• Exercise requirements
Show, from the records below, all lines that contain the word "white".
______________________________
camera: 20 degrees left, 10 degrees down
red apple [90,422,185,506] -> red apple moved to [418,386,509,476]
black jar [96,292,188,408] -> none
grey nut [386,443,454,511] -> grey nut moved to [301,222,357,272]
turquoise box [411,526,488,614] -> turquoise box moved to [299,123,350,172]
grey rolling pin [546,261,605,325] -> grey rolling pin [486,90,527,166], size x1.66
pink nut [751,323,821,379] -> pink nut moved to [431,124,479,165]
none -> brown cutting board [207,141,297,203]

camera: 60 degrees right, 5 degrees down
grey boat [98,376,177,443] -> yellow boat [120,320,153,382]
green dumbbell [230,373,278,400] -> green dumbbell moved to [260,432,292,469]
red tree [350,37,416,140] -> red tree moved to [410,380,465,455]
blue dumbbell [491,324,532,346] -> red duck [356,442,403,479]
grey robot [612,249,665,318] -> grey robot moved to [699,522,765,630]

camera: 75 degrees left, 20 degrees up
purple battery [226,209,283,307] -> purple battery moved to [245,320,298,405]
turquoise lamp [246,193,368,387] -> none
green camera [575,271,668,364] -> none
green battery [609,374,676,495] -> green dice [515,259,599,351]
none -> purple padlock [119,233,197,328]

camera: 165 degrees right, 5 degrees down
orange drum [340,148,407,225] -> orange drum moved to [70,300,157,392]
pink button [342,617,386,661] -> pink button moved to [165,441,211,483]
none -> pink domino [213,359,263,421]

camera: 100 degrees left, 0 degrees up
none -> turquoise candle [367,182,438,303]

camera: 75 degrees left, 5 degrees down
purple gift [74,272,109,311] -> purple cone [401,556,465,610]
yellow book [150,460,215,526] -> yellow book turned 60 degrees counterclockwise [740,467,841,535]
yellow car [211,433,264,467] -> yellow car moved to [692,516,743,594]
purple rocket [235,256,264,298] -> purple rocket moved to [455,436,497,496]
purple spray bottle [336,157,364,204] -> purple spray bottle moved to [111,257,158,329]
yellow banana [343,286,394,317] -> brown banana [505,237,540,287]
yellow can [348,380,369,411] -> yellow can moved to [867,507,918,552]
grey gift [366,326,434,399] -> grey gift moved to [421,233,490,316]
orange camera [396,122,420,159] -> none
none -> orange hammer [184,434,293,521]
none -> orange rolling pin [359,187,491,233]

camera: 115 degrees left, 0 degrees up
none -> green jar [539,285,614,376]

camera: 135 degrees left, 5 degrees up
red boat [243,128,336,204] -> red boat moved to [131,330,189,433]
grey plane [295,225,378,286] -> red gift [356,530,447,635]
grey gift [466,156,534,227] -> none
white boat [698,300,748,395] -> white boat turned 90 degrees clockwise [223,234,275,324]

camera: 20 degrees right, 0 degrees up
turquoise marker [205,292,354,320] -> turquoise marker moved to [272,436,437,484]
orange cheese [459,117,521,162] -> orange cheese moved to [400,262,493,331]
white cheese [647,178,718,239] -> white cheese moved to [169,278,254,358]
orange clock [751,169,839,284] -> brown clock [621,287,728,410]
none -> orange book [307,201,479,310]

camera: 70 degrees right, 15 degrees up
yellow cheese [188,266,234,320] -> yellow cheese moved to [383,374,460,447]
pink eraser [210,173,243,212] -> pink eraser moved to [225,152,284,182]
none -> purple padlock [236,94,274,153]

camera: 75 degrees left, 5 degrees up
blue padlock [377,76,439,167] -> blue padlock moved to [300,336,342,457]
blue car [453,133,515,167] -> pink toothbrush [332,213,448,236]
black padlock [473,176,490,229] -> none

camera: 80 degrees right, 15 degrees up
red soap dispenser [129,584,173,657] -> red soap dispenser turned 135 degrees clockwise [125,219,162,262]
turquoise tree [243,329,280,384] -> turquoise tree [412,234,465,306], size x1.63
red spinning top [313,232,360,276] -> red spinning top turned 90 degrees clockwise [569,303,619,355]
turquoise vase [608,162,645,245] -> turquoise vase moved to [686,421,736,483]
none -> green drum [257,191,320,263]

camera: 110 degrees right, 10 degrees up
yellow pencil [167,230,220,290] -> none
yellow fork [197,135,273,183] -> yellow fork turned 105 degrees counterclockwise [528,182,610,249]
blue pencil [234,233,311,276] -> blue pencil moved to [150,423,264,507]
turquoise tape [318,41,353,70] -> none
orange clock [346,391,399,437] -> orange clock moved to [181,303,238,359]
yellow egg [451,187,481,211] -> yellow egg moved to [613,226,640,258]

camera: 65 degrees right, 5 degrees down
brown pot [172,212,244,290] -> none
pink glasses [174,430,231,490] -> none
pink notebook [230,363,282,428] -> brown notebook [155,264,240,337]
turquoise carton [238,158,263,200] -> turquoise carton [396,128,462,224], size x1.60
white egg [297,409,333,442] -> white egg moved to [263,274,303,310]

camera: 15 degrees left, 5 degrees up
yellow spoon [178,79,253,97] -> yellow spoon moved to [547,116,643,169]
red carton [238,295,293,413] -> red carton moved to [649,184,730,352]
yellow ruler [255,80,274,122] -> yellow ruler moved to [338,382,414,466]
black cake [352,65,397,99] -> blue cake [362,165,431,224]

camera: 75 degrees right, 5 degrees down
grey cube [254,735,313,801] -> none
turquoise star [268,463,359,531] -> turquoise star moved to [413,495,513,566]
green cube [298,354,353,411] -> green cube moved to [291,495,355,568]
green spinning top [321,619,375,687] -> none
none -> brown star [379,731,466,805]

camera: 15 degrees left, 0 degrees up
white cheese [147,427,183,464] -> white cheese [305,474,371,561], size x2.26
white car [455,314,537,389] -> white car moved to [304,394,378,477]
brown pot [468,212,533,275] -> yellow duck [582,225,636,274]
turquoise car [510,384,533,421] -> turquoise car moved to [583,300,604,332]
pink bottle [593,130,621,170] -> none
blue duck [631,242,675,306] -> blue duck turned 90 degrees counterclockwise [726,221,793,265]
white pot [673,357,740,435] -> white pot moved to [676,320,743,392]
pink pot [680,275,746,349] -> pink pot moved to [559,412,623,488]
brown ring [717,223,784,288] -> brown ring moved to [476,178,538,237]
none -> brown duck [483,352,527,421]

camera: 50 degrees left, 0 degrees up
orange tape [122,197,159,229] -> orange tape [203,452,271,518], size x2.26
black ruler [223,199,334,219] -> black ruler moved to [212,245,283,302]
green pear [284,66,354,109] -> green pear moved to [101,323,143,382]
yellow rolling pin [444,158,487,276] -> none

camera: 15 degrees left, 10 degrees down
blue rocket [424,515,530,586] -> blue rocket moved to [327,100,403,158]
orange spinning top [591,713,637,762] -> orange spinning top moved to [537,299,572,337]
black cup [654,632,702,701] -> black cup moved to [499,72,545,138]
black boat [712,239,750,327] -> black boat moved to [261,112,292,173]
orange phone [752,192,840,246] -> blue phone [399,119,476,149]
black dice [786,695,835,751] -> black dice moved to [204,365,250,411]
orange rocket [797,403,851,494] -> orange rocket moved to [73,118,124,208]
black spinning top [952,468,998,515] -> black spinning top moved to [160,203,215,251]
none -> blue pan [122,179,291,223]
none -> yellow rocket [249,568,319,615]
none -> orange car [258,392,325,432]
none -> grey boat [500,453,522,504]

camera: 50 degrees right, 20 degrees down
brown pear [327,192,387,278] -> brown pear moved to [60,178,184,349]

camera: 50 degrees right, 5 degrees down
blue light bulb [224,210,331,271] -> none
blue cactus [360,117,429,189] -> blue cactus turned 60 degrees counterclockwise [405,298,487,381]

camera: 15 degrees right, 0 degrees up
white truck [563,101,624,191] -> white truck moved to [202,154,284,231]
______________________________
• Task output
white boat [698,300,748,395] -> white boat turned 90 degrees clockwise [223,234,275,324]
white cheese [647,178,718,239] -> white cheese moved to [169,278,254,358]
white egg [297,409,333,442] -> white egg moved to [263,274,303,310]
white cheese [147,427,183,464] -> white cheese [305,474,371,561], size x2.26
white car [455,314,537,389] -> white car moved to [304,394,378,477]
white pot [673,357,740,435] -> white pot moved to [676,320,743,392]
white truck [563,101,624,191] -> white truck moved to [202,154,284,231]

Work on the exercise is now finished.